# WORK INSTRUCTIONS:
From the entries, copy every line that carries the string "black".

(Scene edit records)
-- Opening Marker --

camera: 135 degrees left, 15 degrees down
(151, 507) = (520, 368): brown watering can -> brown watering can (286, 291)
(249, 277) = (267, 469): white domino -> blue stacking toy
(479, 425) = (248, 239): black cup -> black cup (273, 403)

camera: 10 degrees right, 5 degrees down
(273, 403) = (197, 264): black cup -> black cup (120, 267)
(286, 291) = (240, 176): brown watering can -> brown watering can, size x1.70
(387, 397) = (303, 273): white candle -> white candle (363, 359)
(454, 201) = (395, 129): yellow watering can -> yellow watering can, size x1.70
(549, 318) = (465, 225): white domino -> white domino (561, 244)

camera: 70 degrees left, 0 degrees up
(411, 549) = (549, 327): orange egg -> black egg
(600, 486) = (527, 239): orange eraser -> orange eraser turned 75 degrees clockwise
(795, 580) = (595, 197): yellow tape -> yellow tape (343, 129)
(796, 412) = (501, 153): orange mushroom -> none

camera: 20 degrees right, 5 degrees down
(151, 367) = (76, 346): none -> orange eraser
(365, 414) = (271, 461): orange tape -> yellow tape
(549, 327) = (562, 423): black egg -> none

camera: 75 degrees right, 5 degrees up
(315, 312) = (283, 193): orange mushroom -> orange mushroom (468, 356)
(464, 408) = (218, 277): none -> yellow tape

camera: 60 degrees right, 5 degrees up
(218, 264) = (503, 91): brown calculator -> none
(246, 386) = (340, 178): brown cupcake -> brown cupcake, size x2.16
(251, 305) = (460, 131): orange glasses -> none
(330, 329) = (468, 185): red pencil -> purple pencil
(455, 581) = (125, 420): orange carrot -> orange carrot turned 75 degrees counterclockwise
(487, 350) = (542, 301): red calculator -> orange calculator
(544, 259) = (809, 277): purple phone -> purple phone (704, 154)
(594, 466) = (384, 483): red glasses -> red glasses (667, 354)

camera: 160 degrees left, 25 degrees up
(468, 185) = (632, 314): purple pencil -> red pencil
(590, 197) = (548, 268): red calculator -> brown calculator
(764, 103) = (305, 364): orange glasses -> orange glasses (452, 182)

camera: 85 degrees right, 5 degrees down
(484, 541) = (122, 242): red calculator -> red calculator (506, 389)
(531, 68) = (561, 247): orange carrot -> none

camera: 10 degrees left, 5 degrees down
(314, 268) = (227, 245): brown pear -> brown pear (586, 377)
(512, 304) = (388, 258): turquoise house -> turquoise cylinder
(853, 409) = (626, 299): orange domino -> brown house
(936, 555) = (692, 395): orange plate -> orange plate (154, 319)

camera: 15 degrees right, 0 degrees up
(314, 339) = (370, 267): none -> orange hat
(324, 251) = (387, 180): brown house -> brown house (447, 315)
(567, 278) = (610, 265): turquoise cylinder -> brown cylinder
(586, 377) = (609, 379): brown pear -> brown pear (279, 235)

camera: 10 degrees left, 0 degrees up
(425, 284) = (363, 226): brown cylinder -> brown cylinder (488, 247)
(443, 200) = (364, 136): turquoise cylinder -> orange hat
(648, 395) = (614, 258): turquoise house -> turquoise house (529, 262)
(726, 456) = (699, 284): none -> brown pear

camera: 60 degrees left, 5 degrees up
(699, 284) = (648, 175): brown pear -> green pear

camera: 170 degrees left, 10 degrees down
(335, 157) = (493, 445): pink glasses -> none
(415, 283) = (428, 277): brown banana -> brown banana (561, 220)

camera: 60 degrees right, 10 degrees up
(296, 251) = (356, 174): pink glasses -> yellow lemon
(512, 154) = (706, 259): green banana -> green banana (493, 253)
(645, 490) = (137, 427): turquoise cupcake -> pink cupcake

-- Closing Marker --

# WRITTEN SOLUTION:
(479, 425) = (248, 239): black cup -> black cup (273, 403)
(273, 403) = (197, 264): black cup -> black cup (120, 267)
(411, 549) = (549, 327): orange egg -> black egg
(549, 327) = (562, 423): black egg -> none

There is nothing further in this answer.